----- Provided data

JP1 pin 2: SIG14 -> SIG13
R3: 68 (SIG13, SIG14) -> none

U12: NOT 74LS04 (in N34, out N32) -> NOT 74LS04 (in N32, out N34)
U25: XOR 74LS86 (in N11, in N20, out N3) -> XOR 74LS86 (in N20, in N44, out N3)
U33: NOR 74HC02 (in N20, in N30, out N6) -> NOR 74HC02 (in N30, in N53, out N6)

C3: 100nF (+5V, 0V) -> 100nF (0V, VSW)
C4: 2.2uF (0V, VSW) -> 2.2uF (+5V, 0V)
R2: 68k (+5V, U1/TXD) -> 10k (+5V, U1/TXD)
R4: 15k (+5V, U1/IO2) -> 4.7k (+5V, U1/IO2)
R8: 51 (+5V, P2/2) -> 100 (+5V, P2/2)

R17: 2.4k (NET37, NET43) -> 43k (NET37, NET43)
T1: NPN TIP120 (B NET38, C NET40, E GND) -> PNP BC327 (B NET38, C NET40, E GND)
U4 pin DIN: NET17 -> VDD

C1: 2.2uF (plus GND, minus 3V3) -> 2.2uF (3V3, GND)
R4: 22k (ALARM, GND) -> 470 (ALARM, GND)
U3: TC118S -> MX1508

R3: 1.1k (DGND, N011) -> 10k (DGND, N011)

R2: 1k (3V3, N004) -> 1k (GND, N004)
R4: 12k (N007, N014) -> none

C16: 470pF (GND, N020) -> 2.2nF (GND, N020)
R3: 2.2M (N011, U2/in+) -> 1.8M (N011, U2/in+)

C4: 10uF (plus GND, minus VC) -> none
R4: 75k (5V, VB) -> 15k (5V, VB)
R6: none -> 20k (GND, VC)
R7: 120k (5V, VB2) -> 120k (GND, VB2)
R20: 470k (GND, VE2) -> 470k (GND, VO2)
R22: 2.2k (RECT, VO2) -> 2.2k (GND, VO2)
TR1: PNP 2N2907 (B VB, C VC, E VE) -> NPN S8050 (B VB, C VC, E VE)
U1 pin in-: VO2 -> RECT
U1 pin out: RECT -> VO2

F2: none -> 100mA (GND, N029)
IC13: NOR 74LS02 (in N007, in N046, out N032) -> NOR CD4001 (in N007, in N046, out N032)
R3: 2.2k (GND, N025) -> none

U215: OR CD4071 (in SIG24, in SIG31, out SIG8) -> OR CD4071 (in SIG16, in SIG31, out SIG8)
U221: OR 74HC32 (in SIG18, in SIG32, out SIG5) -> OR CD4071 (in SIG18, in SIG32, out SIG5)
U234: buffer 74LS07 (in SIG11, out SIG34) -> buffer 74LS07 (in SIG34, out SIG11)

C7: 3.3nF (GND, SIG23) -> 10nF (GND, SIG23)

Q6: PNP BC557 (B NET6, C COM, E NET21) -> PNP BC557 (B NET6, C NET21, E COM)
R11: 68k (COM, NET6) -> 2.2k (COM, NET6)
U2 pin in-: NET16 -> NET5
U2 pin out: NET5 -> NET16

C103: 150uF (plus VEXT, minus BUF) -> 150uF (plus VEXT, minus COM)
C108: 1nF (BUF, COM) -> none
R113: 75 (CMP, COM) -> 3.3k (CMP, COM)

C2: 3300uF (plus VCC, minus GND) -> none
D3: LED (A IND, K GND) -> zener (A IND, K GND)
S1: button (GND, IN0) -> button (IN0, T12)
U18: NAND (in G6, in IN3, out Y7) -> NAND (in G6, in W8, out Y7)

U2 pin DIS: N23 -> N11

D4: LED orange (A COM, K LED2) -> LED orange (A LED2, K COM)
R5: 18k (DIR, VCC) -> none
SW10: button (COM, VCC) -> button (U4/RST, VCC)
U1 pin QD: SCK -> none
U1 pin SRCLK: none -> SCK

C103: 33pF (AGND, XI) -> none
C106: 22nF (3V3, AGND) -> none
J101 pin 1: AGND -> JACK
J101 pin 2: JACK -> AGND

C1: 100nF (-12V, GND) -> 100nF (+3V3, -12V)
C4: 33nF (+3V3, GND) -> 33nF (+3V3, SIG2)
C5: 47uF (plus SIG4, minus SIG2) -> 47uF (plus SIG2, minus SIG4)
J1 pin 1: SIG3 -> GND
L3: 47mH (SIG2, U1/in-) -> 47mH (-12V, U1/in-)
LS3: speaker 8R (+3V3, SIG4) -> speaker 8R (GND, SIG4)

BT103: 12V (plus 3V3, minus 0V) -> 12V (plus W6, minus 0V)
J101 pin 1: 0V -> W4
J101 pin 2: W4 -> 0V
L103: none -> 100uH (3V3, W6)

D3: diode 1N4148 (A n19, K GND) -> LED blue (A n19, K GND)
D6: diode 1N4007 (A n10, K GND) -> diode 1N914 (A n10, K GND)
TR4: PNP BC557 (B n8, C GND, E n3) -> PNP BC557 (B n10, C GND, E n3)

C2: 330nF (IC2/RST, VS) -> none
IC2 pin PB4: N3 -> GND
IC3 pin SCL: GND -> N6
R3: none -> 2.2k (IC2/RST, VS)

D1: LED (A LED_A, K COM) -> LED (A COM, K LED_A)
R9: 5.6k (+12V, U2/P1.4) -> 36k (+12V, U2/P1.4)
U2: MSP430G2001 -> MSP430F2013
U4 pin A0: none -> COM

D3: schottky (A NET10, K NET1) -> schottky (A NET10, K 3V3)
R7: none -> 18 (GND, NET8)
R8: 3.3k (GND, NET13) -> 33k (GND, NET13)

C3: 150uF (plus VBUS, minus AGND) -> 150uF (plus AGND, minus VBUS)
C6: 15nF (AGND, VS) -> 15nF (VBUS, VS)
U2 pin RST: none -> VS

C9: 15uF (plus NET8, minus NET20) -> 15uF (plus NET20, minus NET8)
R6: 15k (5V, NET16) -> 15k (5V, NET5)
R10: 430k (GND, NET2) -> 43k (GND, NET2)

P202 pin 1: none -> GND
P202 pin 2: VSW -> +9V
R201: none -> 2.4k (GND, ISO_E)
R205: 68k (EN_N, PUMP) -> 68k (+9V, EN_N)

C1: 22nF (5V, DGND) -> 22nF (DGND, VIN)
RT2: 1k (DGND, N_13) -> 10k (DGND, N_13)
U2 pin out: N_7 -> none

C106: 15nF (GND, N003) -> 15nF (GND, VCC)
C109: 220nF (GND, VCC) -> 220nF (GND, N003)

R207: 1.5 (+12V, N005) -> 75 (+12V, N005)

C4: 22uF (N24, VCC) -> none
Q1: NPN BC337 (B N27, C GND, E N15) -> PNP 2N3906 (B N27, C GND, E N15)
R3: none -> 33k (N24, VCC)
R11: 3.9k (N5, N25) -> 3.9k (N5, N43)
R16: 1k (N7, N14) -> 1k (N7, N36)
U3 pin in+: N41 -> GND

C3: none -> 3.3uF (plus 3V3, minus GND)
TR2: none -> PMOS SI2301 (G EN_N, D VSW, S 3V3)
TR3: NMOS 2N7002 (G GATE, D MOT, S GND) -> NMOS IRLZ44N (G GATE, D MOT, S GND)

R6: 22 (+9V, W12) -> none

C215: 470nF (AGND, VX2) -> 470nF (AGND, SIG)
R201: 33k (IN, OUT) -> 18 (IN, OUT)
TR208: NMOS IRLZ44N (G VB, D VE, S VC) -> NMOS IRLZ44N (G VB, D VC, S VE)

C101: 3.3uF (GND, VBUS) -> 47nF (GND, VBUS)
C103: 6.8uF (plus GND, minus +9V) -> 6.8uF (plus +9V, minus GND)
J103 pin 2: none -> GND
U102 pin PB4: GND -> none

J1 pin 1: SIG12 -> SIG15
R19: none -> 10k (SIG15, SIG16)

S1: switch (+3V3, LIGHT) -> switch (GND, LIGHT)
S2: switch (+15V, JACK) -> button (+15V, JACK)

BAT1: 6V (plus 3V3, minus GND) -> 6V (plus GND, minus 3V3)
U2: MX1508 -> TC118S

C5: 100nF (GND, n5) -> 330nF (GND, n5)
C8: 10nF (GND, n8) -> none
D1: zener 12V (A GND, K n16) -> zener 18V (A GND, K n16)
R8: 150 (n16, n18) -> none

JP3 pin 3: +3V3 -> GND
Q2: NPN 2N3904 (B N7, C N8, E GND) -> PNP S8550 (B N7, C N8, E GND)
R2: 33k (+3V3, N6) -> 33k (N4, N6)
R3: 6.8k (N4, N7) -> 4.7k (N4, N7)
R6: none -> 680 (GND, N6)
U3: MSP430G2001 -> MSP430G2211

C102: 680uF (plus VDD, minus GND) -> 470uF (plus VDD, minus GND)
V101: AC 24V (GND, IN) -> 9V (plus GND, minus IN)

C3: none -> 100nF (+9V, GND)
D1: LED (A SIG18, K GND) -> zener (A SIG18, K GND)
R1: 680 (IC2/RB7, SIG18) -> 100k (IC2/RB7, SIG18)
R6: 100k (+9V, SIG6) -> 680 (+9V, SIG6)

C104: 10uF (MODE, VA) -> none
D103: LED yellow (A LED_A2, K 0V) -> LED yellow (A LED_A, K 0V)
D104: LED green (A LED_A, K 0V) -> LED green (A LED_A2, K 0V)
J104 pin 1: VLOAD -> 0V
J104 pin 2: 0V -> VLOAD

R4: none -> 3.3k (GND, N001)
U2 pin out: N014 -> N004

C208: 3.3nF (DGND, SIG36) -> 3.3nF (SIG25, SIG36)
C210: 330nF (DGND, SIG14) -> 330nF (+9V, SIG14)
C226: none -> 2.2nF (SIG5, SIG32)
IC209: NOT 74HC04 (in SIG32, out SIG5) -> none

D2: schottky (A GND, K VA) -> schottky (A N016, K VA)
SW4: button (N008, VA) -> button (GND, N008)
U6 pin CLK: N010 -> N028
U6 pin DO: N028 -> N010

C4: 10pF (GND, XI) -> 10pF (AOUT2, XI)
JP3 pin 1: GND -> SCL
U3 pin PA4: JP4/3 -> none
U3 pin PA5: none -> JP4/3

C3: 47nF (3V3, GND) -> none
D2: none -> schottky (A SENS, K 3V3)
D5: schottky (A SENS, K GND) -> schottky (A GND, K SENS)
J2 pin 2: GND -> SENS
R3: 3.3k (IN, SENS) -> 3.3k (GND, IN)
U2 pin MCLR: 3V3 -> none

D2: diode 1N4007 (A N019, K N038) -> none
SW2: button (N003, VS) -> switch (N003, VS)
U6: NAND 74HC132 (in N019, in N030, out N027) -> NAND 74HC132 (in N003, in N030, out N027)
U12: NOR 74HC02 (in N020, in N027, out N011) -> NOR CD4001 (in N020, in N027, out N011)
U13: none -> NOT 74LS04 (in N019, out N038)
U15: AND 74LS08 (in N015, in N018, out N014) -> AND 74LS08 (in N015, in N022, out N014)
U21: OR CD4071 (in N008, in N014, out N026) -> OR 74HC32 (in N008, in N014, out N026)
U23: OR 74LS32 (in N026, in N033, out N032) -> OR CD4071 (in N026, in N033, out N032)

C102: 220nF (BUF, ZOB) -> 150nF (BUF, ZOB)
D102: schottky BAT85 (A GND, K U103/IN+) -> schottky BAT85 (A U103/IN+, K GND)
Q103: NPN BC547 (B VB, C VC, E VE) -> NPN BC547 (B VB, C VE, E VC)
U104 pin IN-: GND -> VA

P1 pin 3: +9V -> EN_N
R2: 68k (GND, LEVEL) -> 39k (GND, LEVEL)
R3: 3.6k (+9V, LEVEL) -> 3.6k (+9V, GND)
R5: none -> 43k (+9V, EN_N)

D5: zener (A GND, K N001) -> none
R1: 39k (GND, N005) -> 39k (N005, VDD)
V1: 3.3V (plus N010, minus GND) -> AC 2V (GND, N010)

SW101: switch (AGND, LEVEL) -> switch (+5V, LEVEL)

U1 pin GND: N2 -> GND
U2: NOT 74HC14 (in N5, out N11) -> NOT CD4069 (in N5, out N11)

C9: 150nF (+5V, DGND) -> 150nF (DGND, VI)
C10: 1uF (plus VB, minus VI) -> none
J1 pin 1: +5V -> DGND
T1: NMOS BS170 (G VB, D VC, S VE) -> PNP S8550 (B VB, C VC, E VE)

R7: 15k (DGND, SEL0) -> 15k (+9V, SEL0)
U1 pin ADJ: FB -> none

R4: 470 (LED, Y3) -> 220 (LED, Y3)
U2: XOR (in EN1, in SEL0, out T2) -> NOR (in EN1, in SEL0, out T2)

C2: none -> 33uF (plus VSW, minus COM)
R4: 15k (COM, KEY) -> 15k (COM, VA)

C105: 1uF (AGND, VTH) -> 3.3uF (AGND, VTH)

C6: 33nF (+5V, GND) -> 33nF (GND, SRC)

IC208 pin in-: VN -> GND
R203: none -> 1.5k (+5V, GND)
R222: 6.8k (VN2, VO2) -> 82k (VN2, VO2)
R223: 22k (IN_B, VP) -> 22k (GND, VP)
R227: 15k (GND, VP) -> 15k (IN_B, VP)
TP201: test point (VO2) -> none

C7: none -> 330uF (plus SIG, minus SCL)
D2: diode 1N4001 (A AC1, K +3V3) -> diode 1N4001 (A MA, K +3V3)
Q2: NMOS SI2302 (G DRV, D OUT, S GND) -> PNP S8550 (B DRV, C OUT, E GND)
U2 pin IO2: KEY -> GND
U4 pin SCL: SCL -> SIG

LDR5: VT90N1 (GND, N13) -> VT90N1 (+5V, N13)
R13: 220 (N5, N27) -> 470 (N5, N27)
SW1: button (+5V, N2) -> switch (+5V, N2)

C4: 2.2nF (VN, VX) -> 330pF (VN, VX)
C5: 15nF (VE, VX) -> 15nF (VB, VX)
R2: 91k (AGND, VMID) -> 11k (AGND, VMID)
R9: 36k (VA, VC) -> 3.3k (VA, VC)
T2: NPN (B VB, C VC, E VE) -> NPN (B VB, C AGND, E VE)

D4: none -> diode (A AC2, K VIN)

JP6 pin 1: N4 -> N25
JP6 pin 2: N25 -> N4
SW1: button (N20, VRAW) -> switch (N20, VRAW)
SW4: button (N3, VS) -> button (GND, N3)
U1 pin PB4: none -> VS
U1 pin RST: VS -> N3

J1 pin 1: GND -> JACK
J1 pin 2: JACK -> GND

----------

» **What this task involves**: From the data above, reproduce word for word the lines running from the line with "R203: none -> 1.5k (+5V, GND)" to the line with "C5: 15nF (VE, VX) -> 15nF (VB, VX)", ends included.

» **Answer to this exercise**:
R203: none -> 1.5k (+5V, GND)
R222: 6.8k (VN2, VO2) -> 82k (VN2, VO2)
R223: 22k (IN_B, VP) -> 22k (GND, VP)
R227: 15k (GND, VP) -> 15k (IN_B, VP)
TP201: test point (VO2) -> none

C7: none -> 330uF (plus SIG, minus SCL)
D2: diode 1N4001 (A AC1, K +3V3) -> diode 1N4001 (A MA, K +3V3)
Q2: NMOS SI2302 (G DRV, D OUT, S GND) -> PNP S8550 (B DRV, C OUT, E GND)
U2 pin IO2: KEY -> GND
U4 pin SCL: SCL -> SIG

LDR5: VT90N1 (GND, N13) -> VT90N1 (+5V, N13)
R13: 220 (N5, N27) -> 470 (N5, N27)
SW1: button (+5V, N2) -> switch (+5V, N2)

C4: 2.2nF (VN, VX) -> 330pF (VN, VX)
C5: 15nF (VE, VX) -> 15nF (VB, VX)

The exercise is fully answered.